EXERCISE INSTRUCTIONS |
Please count the lines in the entries below that include the word "black", and give only the number.

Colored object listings

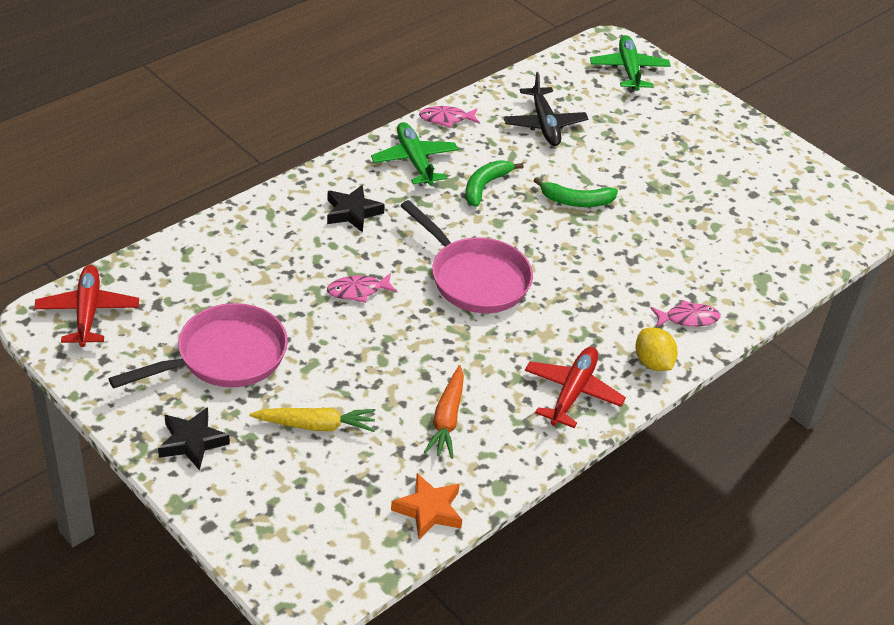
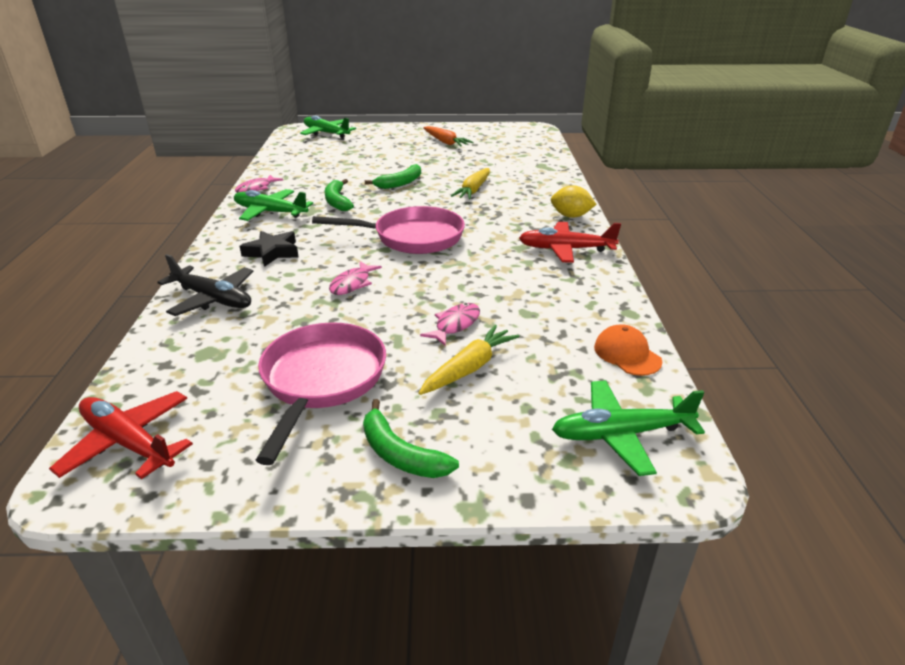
camera: 45 degrees left, 10 degrees down
(192, 442) = (400, 454): black star -> green banana
(319, 547) = (621, 434): none -> green plane
(429, 510) = (627, 354): orange star -> orange cap
(447, 419) = (535, 304): orange carrot -> orange carrot (445, 142)
(544, 124) = (321, 166): black plane -> black plane (212, 299)
(572, 393) = (566, 249): red plane -> red plane turned 60 degrees counterclockwise
(626, 261) = (473, 190): none -> yellow carrot
(688, 318) = (546, 193): pink fish -> pink fish (455, 324)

COMPLETED EXERCISE |
2